■ EXERCISE OBJECTIVE: Search term "brown": please copy every line of the records below that contains it.

■ MATERIAL PROVIDED:
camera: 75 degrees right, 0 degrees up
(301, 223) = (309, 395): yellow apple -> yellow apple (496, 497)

---

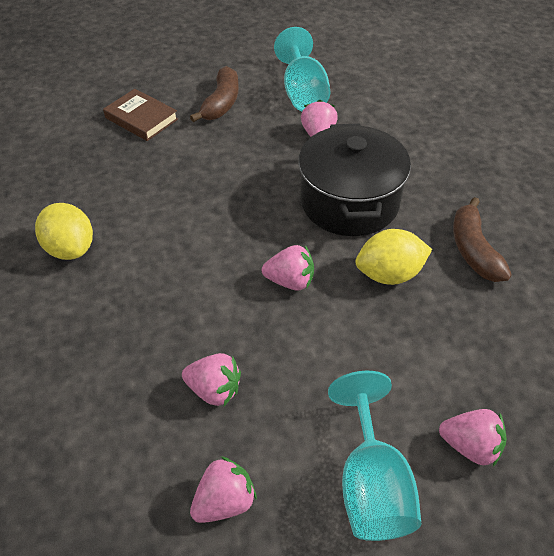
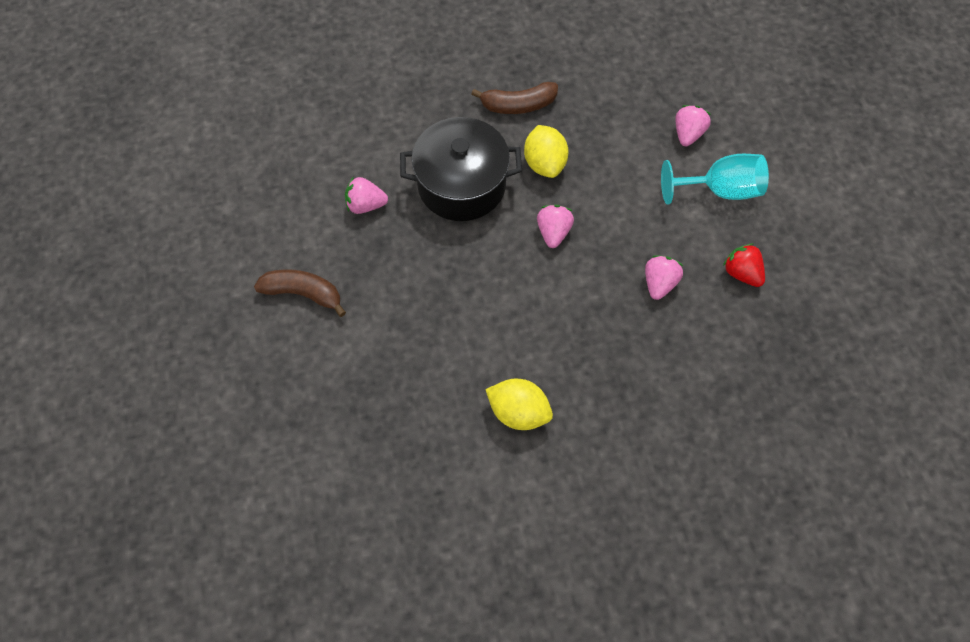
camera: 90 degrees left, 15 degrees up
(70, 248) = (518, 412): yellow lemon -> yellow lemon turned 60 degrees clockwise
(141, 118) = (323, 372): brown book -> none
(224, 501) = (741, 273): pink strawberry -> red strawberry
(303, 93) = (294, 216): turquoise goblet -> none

==

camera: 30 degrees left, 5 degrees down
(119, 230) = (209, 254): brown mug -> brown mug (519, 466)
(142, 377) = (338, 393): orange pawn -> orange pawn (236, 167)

■ RESULT OF THE TASK:
(141, 118) = (323, 372): brown book -> none
(119, 230) = (209, 254): brown mug -> brown mug (519, 466)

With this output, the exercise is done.